Assignment: Produce an exact transcription of the listing below, omitting the pictures.

┄┄┄┄┄┄

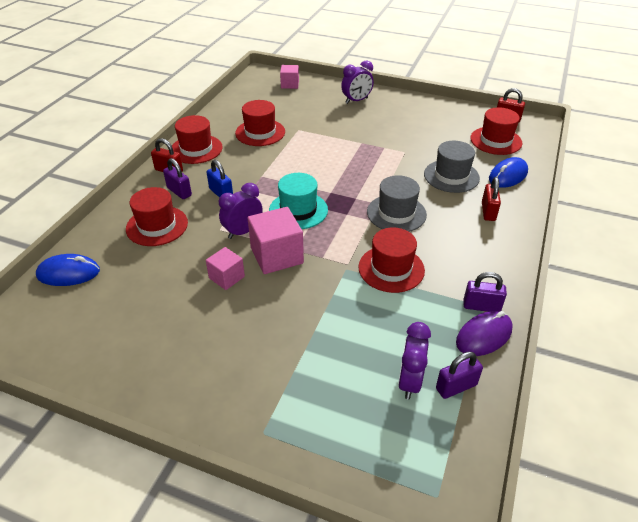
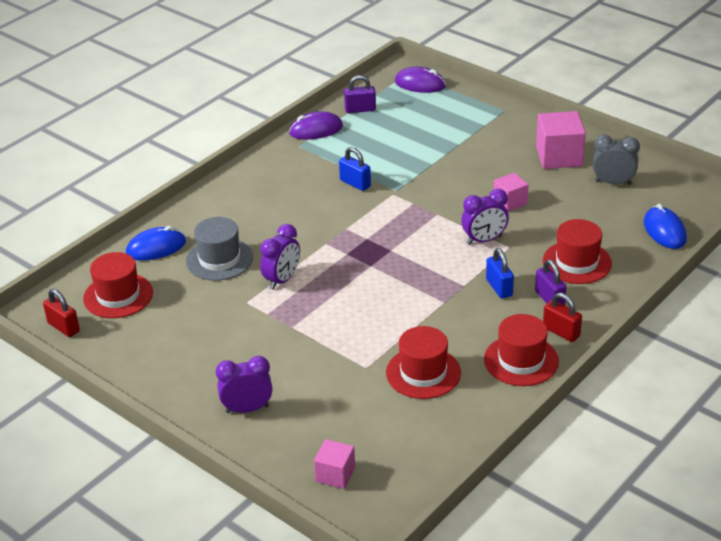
camera: 160 degrees left, 5 degrees down
blue mouse [36,254,100,286] -> blue mouse turned 60 degrees clockwise [644,204,687,249]
pink cube [248,207,304,274] -> pink cube moved to [536,111,586,169]
turquoise hat [269,173,328,229] -> none
red hat [358,228,425,293] -> blue padlock [339,147,371,191]
grey hat [367,175,427,232] -> none
purple clock [398,322,431,399] -> purple clock moved to [260,224,300,290]
purple padlock [464,272,507,312] -> none
red padlock [482,177,501,221] -> none
none -> purple mouse [395,67,446,93]
none -> grey clock [593,135,640,185]

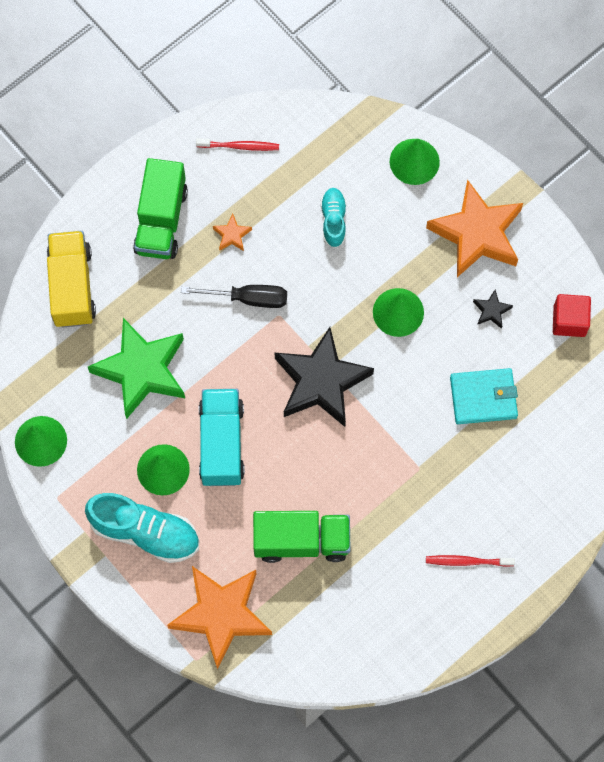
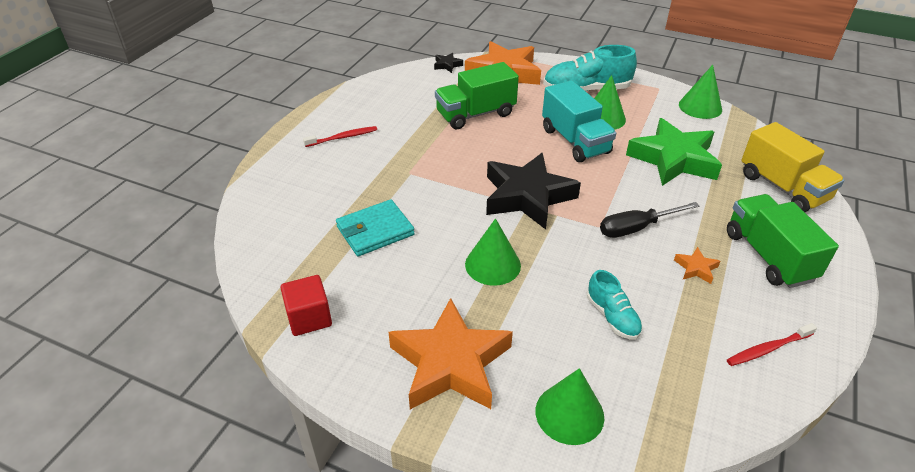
camera: 155 degrees right, 30 degrees down
black star [473,289,513,329] -> black star moved to [434,53,463,73]

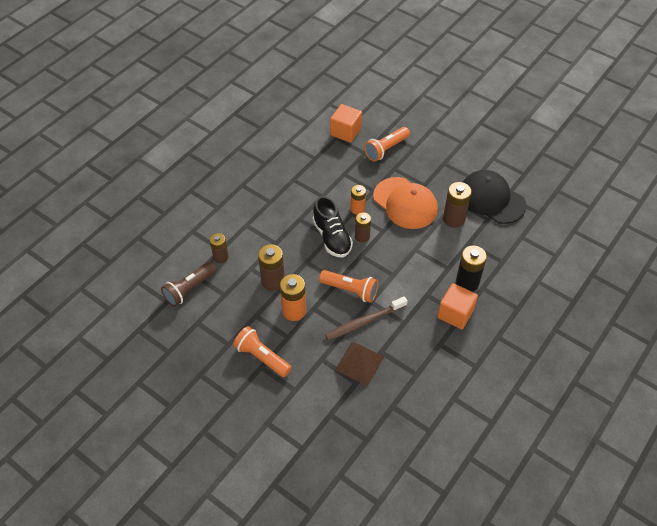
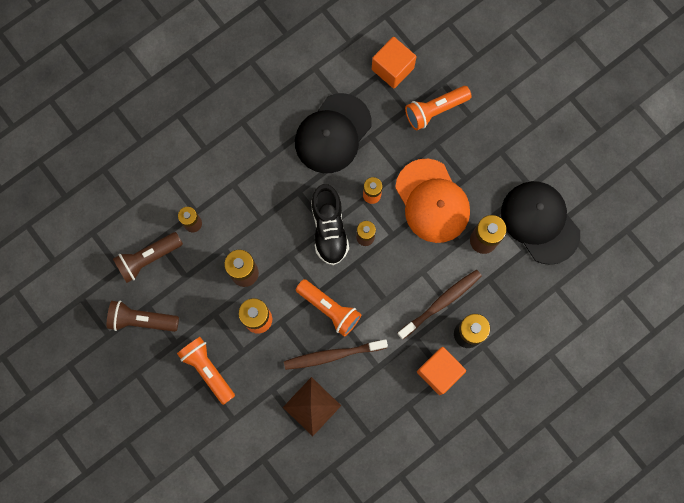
camera: 15 degrees right, 25 degrees up
none -> brown flashlight [107,301,179,332]
none -> black cap [295,93,372,173]
none -> brown toothbrush [397,270,482,340]

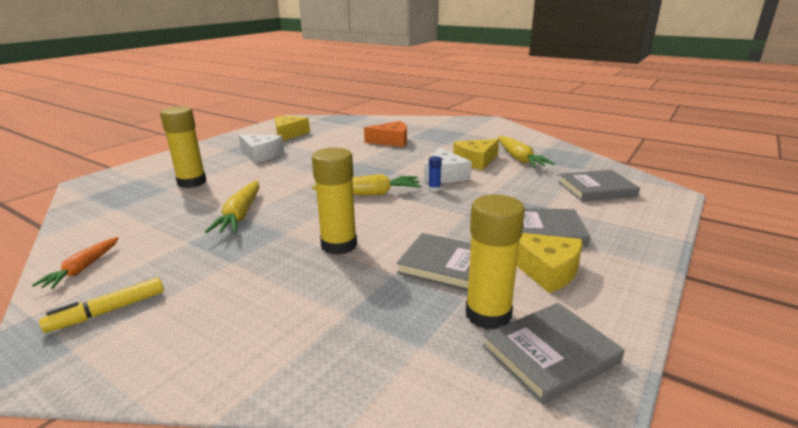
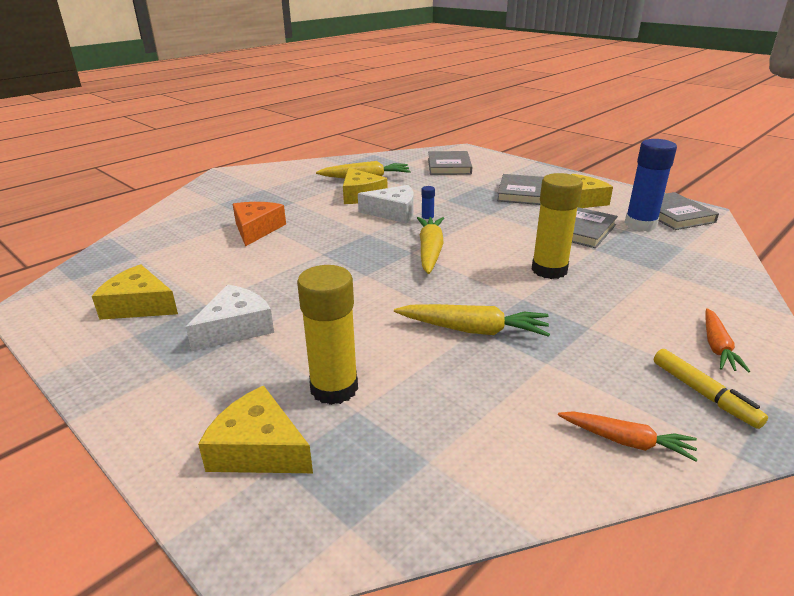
camera: 80 degrees left, 5 degrees up
yellow glue stick [465,195,525,330] -> blue glue stick [625,139,677,231]
none -> yellow cheese [198,386,313,473]
none -> orange carrot [705,308,750,373]

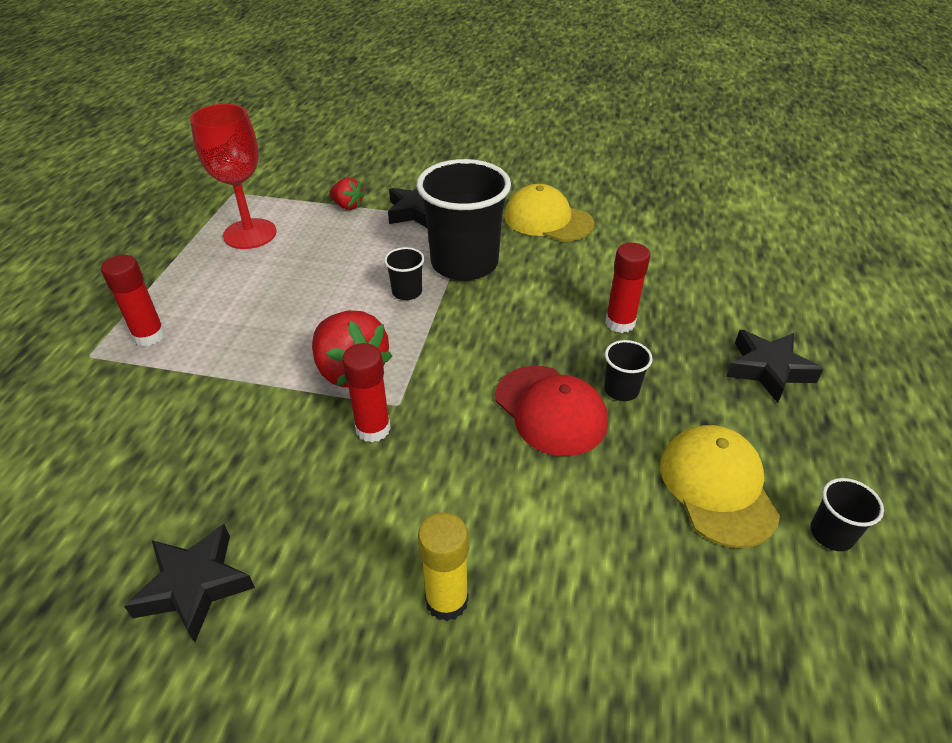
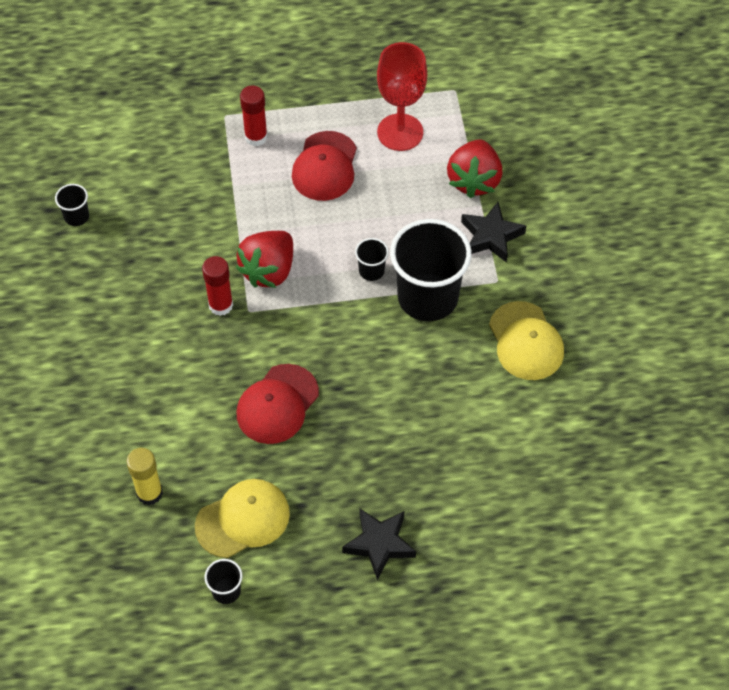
camera: 70 degrees right, 15 degrees up
black star [124,524,255,642] -> none
red strawberry [329,178,365,210] -> red strawberry [447,140,502,198], size x1.85
yellow glue stick [418,512,468,621] -> yellow glue stick moved to [127,448,163,505]
yellow cap [504,184,594,242] -> yellow cap turned 150 degrees clockwise [489,301,564,380]
black cup [604,340,653,401] -> black cup moved to [55,184,89,226]
red glue stick [605,243,650,333] -> none
none -> red cap [292,131,357,201]

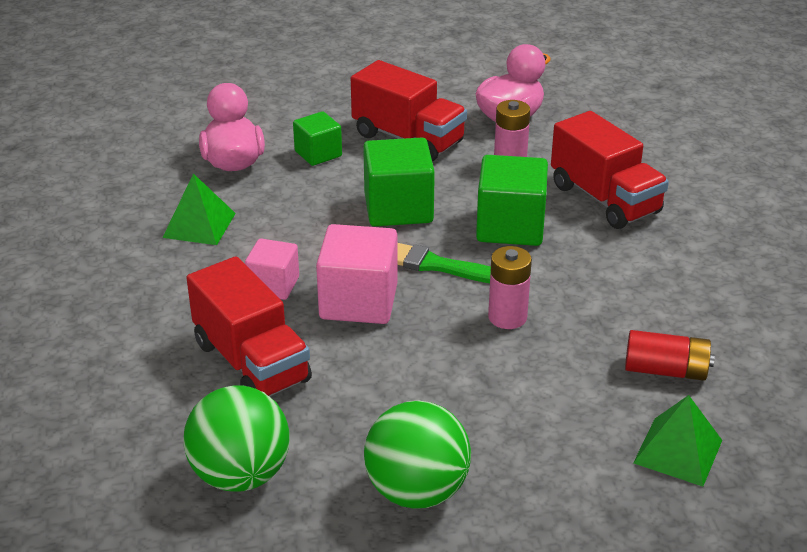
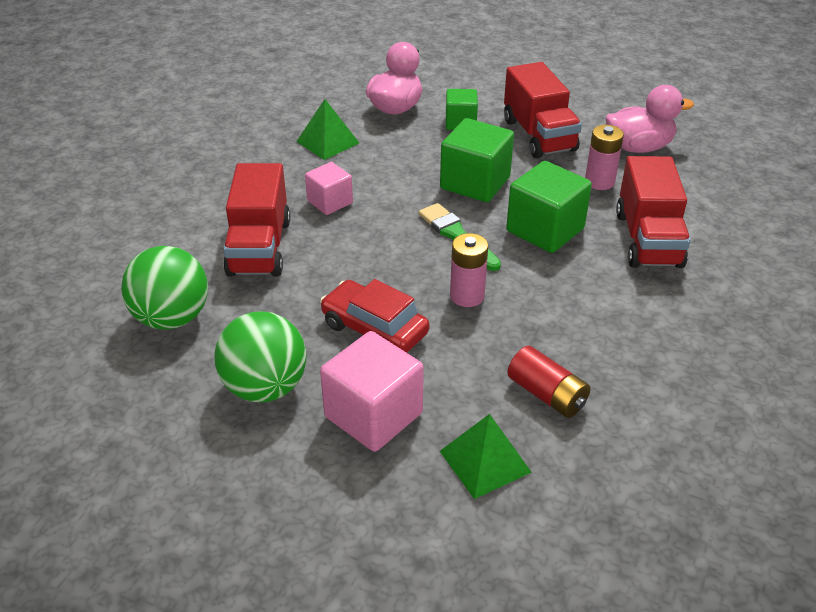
camera: 35 degrees right, 5 degrees up
pink cube [316,224,398,324] -> pink cube moved to [320,331,424,452]
none -> red car [320,279,430,353]

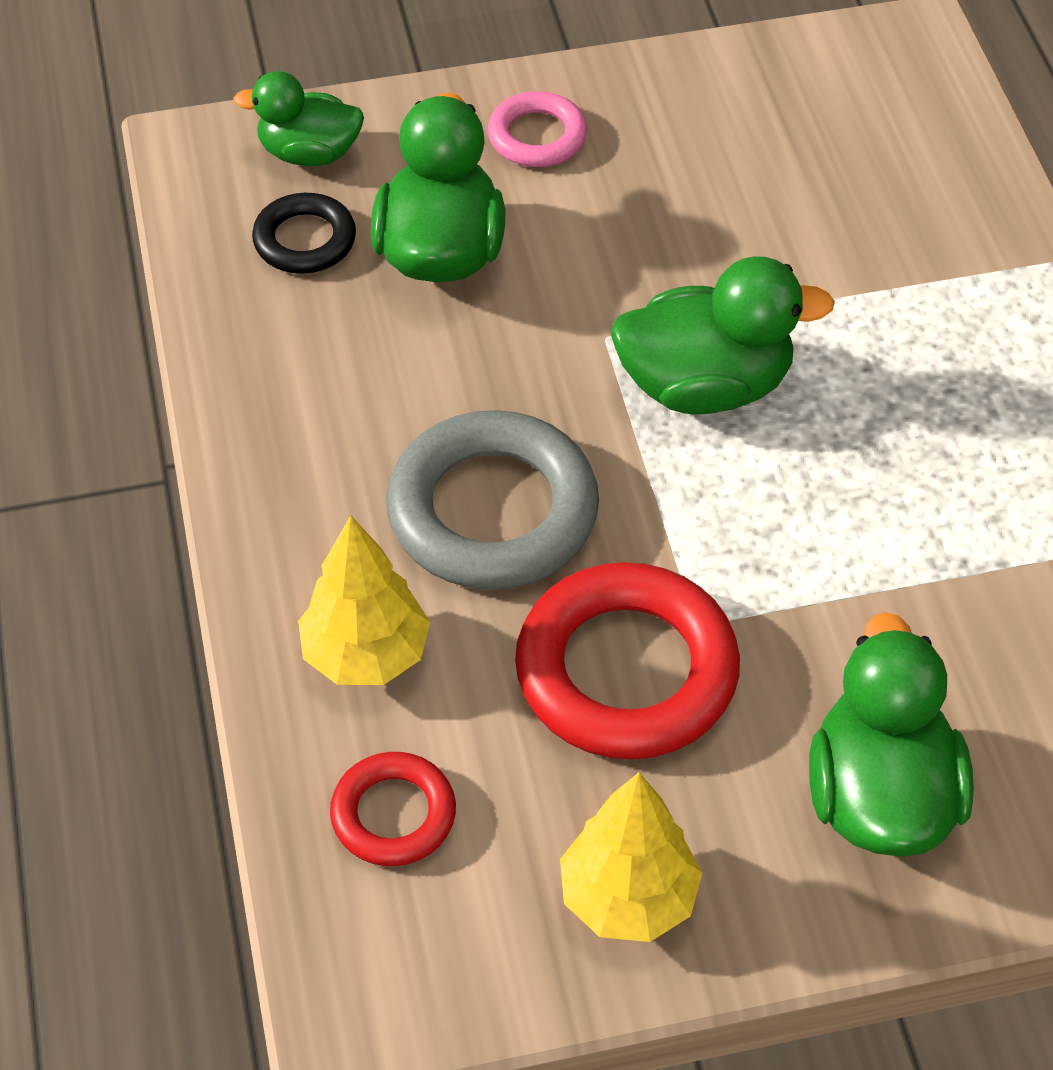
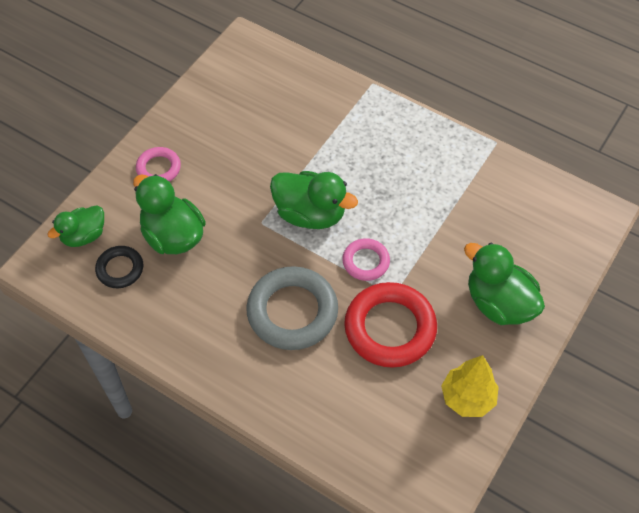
camera: 45 degrees left, 5 degrees up
yellow tree [298,516,430,685] -> none
red ring [330,752,456,866] -> none
green duck [611,256,835,414] -> green duck turned 75 degrees clockwise [270,171,358,229]
none -> pink ring [342,238,390,281]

┄┄┄┄┄┄

Result for this exercise:
camera: 160 degrees left, 5 degrees down
blue mouse [36,254,100,286] -> blue mouse turned 60 degrees clockwise [644,204,687,249]
pink cube [248,207,304,274] -> pink cube moved to [536,111,586,169]
turquoise hat [269,173,328,229] -> none
red hat [358,228,425,293] -> blue padlock [339,147,371,191]
grey hat [367,175,427,232] -> none
purple clock [398,322,431,399] -> purple clock moved to [260,224,300,290]
purple padlock [464,272,507,312] -> none
red padlock [482,177,501,221] -> none
none -> purple mouse [395,67,446,93]
none -> grey clock [593,135,640,185]

camera: 155 degrees right, 30 degrees down
black star [473,289,513,329] -> black star moved to [434,53,463,73]

camera: 15 degrees right, 25 degrees up
none -> brown flashlight [107,301,179,332]
none -> black cap [295,93,372,173]
none -> brown toothbrush [397,270,482,340]

camera: 80 degrees left, 5 degrees up
yellow glue stick [465,195,525,330] -> blue glue stick [625,139,677,231]
none -> yellow cheese [198,386,313,473]
none -> orange carrot [705,308,750,373]

camera: 70 degrees right, 15 degrees up
black star [124,524,255,642] -> none
red strawberry [329,178,365,210] -> red strawberry [447,140,502,198], size x1.85
yellow glue stick [418,512,468,621] -> yellow glue stick moved to [127,448,163,505]
yellow cap [504,184,594,242] -> yellow cap turned 150 degrees clockwise [489,301,564,380]
black cup [604,340,653,401] -> black cup moved to [55,184,89,226]
red glue stick [605,243,650,333] -> none
none -> red cap [292,131,357,201]

camera: 35 degrees right, 5 degrees up
pink cube [316,224,398,324] -> pink cube moved to [320,331,424,452]
none -> red car [320,279,430,353]

camera: 45 degrees left, 5 degrees up
yellow tree [298,516,430,685] -> none
red ring [330,752,456,866] -> none
green duck [611,256,835,414] -> green duck turned 75 degrees clockwise [270,171,358,229]
none -> pink ring [342,238,390,281]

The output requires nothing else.